◆ Exercise goal ◆
Apart from the pictures, return every line of the listing exactly.

Data to examine START

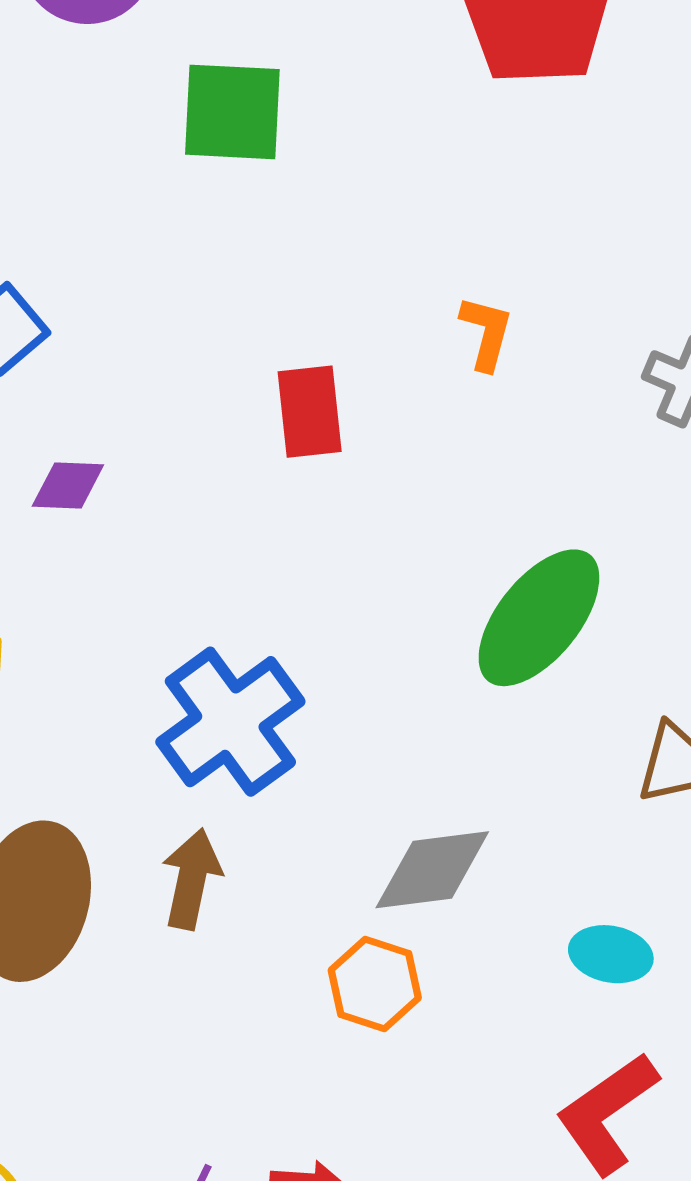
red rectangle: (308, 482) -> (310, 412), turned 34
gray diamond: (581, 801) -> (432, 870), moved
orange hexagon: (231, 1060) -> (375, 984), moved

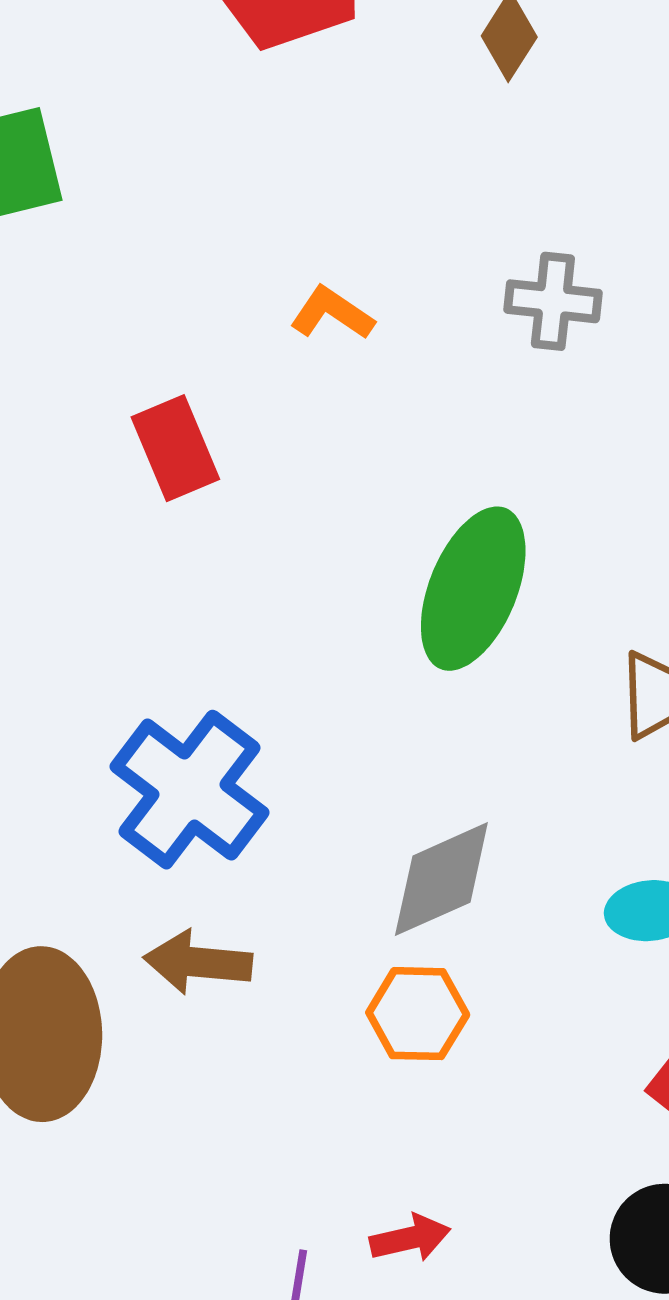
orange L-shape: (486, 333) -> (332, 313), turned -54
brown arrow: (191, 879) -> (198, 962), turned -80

Data to examine END

◆ Response to the exercise ◆
red rectangle: (308, 482) -> (310, 412), turned 34
gray diamond: (581, 801) -> (432, 870), moved
orange hexagon: (231, 1060) -> (375, 984), moved

orange L-shape: (486, 333) -> (332, 313), turned -54
brown arrow: (191, 879) -> (198, 962), turned -80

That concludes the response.